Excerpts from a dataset

────

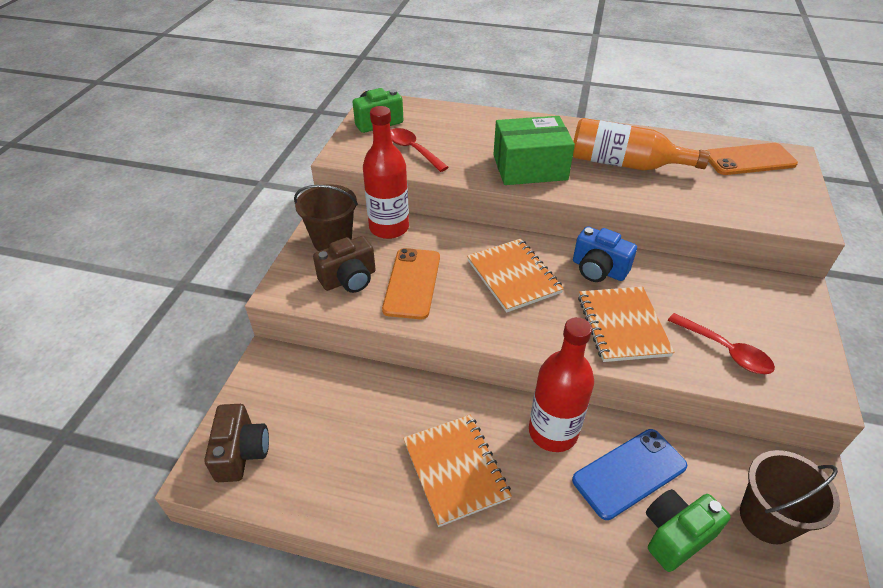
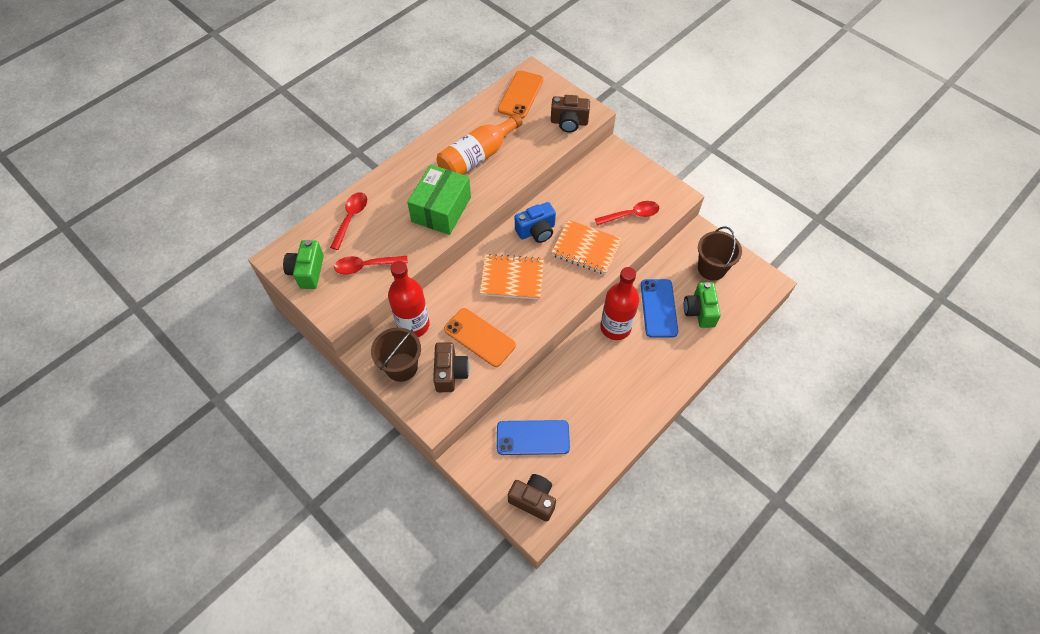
camera: 60 degrees left, 15 degrees up
(330, 412) = (533, 437): none -> blue phone
(455, 470) = (611, 388): orange notebook -> none
(459, 121) = (351, 218): none -> red spoon
(768, 210) = (569, 122): none -> brown camera

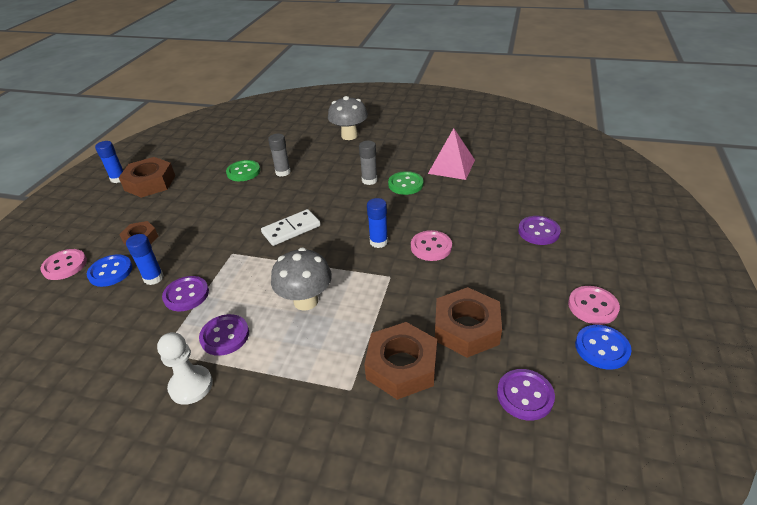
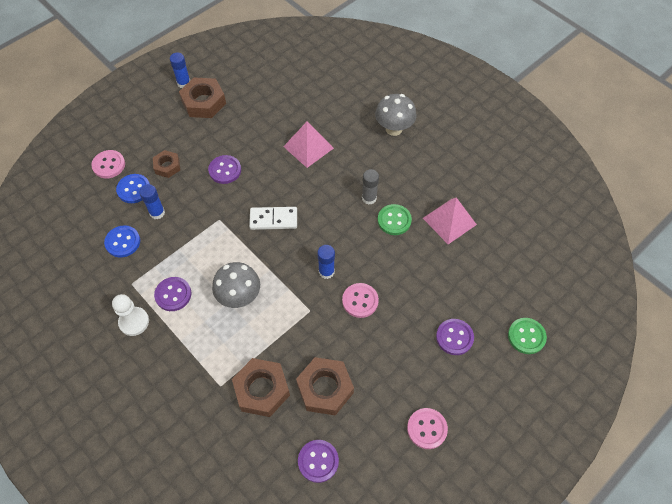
camera: 30 degrees right, 20 degrees up
(186, 295) = (169, 242): purple button -> purple button (225, 170)
(243, 172) = (279, 129): green button -> green button (526, 336)
(283, 172) = (308, 147): grey glue stick -> pink pyramid
(602, 348) = (399, 463): blue button -> blue button (123, 242)

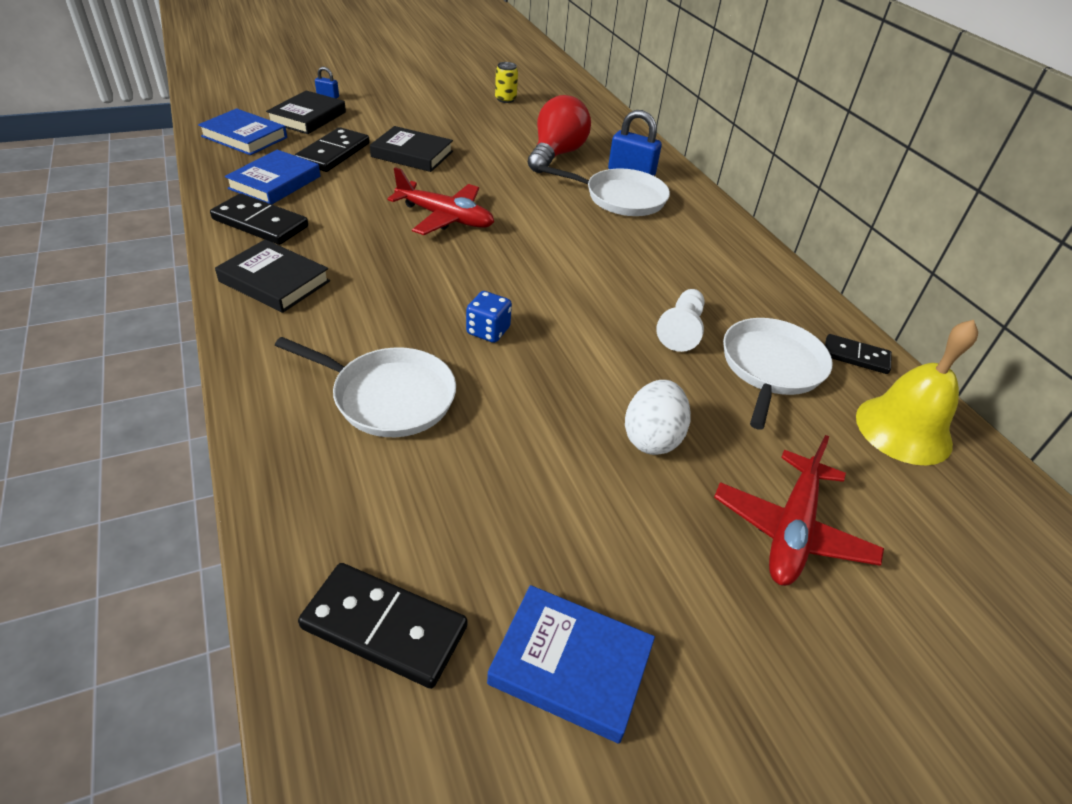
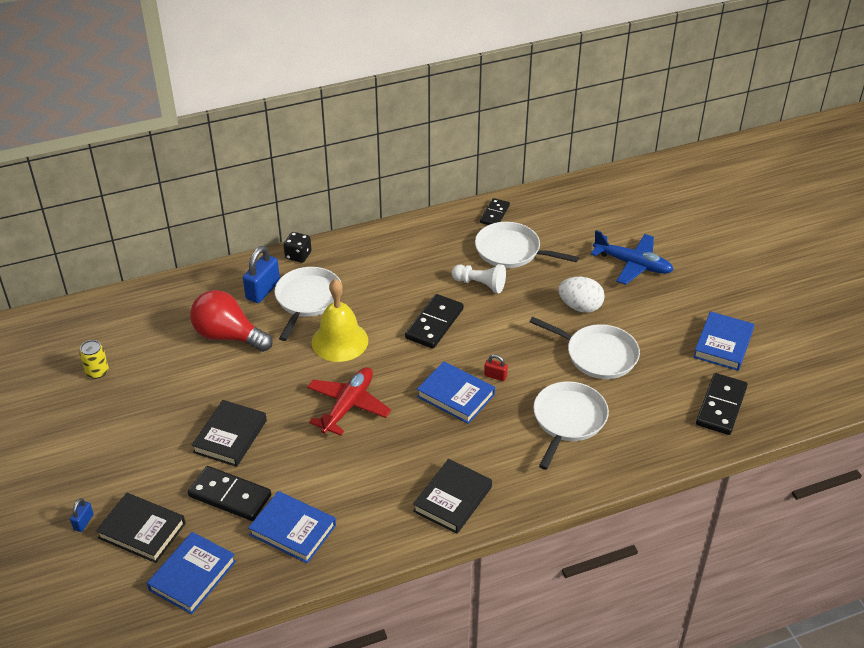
camera: 85 degrees left, 0 degrees up
(260, 223) = (367, 526): black domino -> black domino (434, 323)
(453, 294) = (455, 395): none -> blue book
(488, 331) = (495, 376): blue dice -> red padlock
(533, 448) = (598, 355): none -> white pan
(697, 194) = (298, 255): none -> black dice
(792, 530) = (633, 264): red plane -> blue plane
(903, 429) = (554, 210): yellow bell -> yellow bell (340, 341)

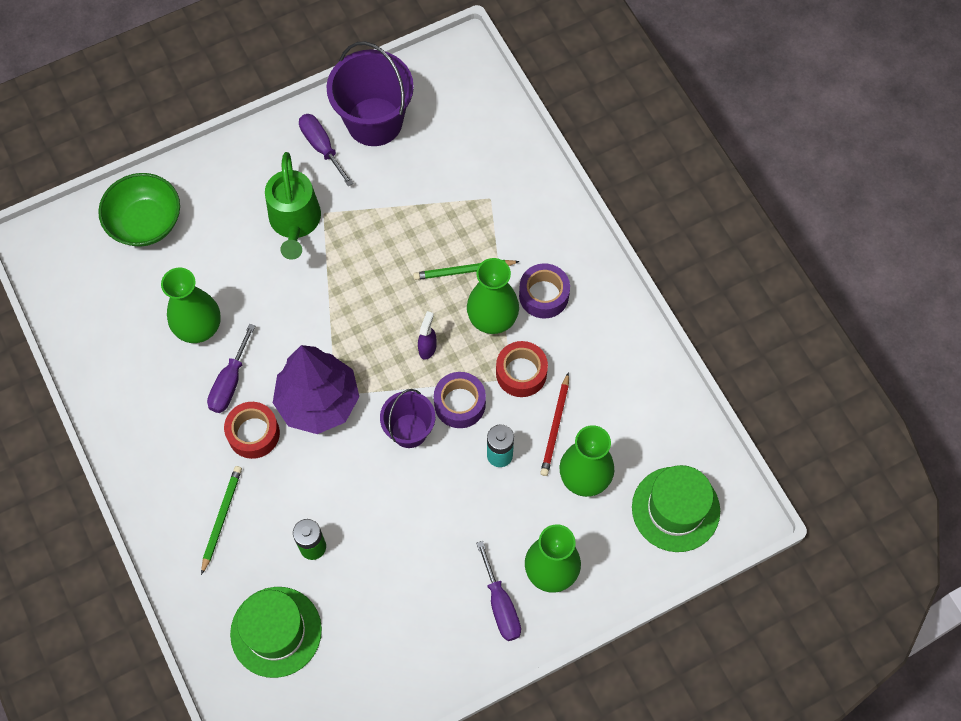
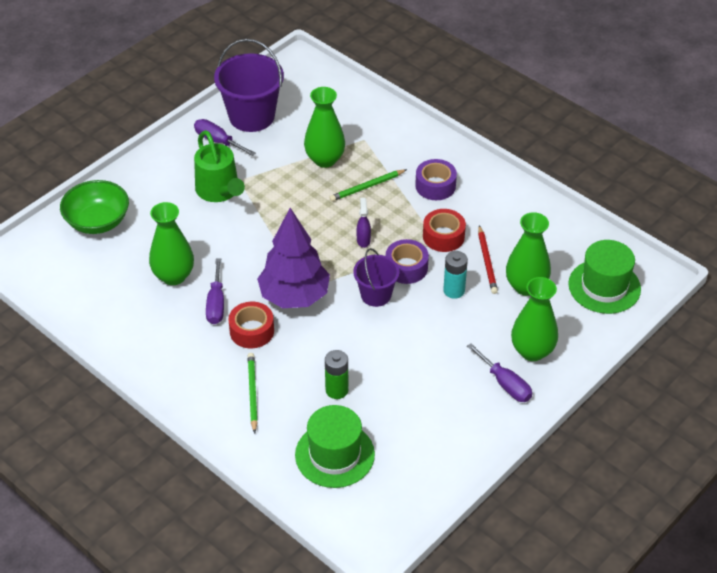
camera: 20 degrees left, 20 degrees down
(492, 318) = (404, 209): green vase -> green vase (325, 159)

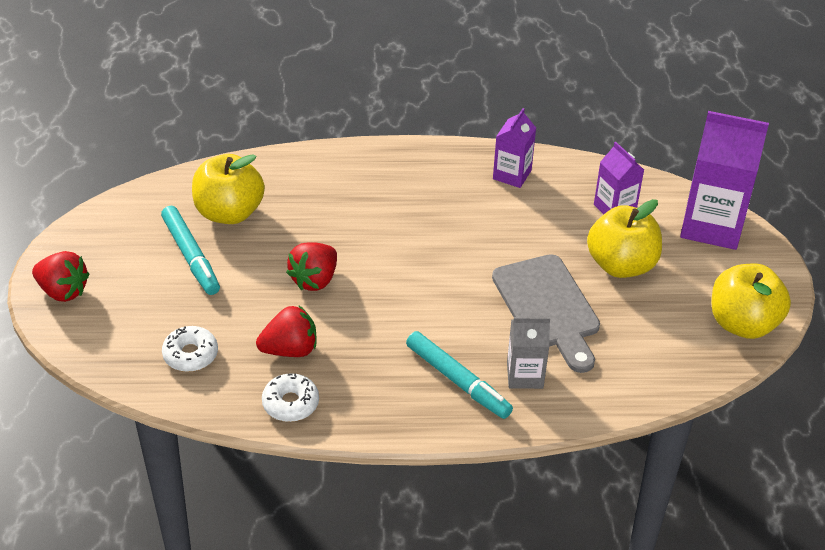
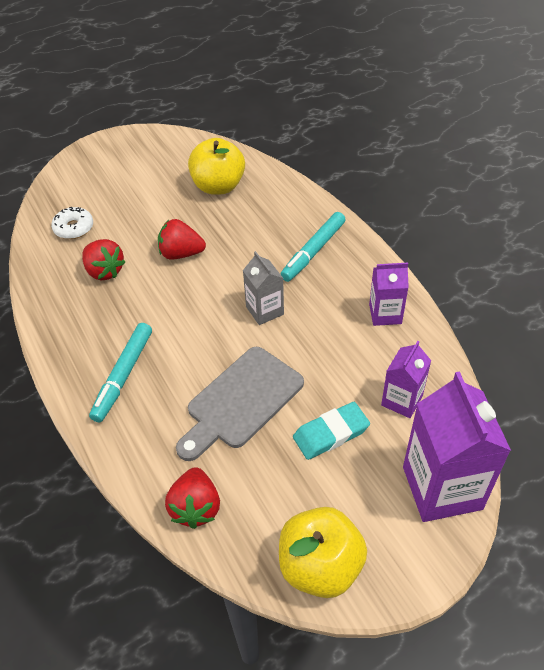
camera: 65 degrees right, 5 degrees up
(63, 291) = (98, 153): red strawberry -> red strawberry (196, 507)
(191, 256) = (164, 188): turquoise marker -> turquoise marker (313, 251)
(290, 403) = (53, 293): white donut -> none
(525, 375) = (152, 416): grey carton -> grey carton (264, 310)
(621, 265) = (331, 433): yellow apple -> turquoise eraser

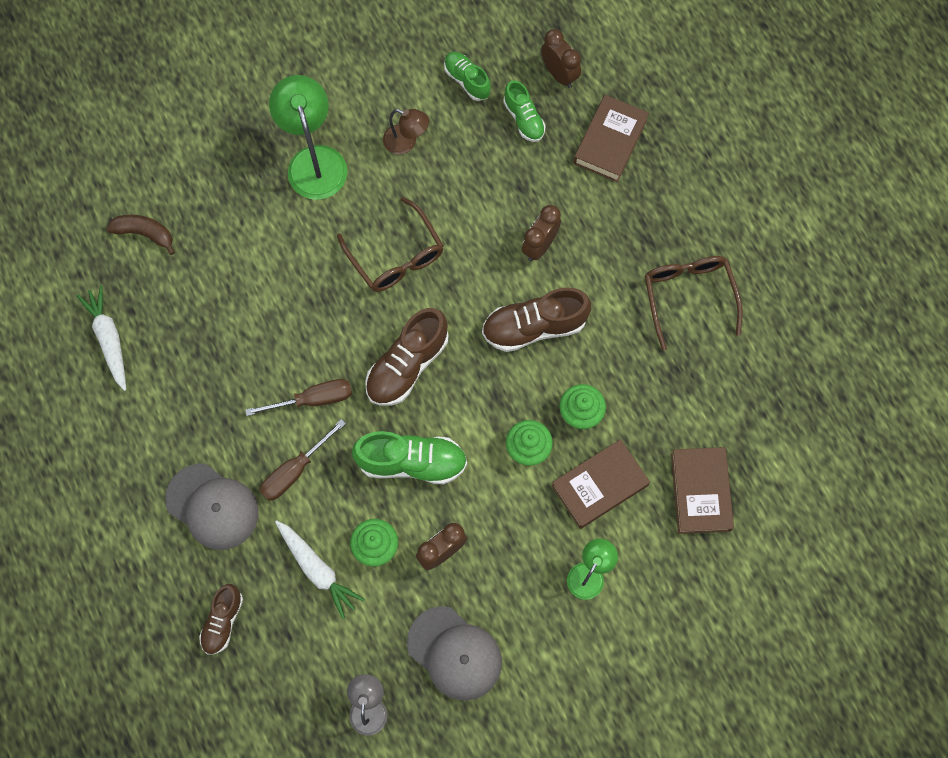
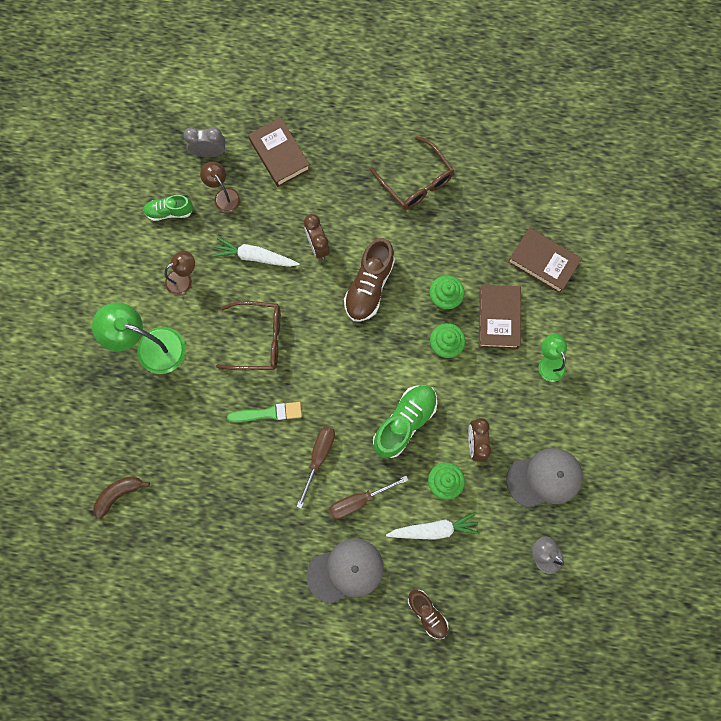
camera: 55 degrees left, 5 degrees up
(109, 339) = (178, 567): white carrot -> white carrot (255, 257)
(295, 470) = (358, 501): brown screwdriver -> brown screwdriver turned 75 degrees clockwise
(325, 318) = (268, 413): none -> green brush
(407, 365) = (338, 382): brown shoe -> none
(524, 119) = (224, 195): green shoe -> brown lamp
(559, 74) = (210, 153): brown clock -> grey clock
(688, 297) = (416, 181): brown glasses -> brown glasses turned 150 degrees counterclockwise

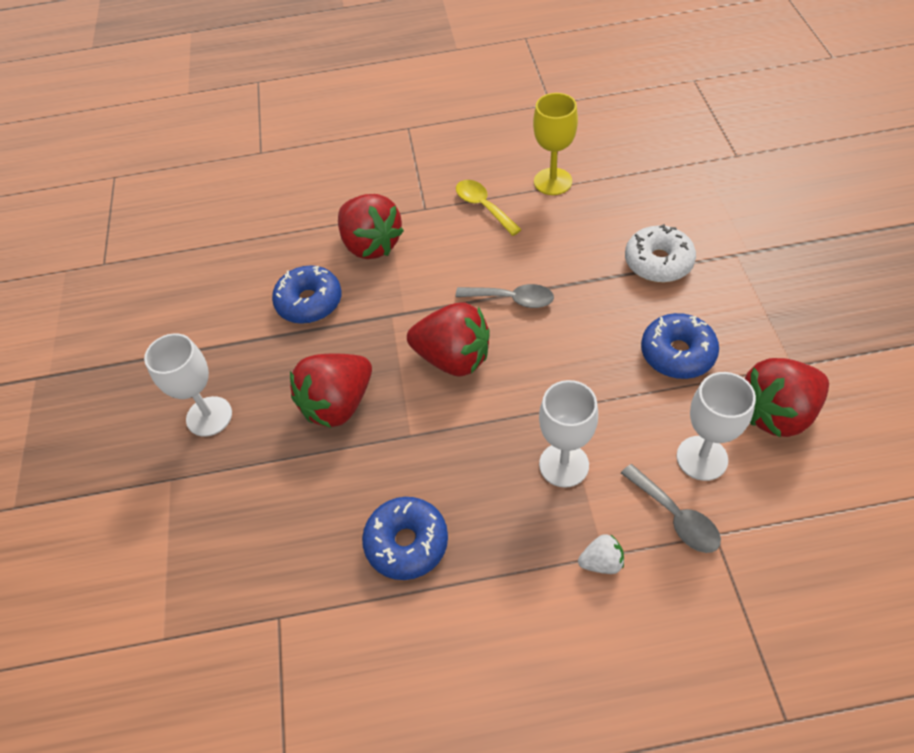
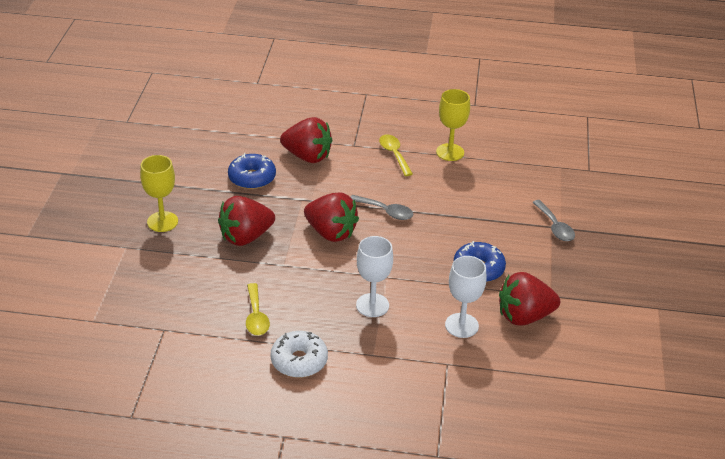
camera: 10 degrees right, 15 degrees down
(209, 416) = (162, 222): white goblet -> yellow goblet
(371, 244) = (307, 156): red strawberry -> red strawberry turned 45 degrees counterclockwise
(407, 543) = (256, 316): blue donut -> yellow spoon
(601, 562) = (369, 357): white strawberry -> none
(658, 262) = (495, 217): white donut -> white donut (299, 361)
(675, 516) = (427, 348): grey spoon -> grey spoon (554, 226)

────

Task requirements:
Nothing but the lines with "grey" should be returned, copied from the entries above.

Exercise answer:
(283, 172) = (308, 147): grey glue stick -> pink pyramid
(525, 375) = (152, 416): grey carton -> grey carton (264, 310)
(559, 74) = (210, 153): brown clock -> grey clock
(675, 516) = (427, 348): grey spoon -> grey spoon (554, 226)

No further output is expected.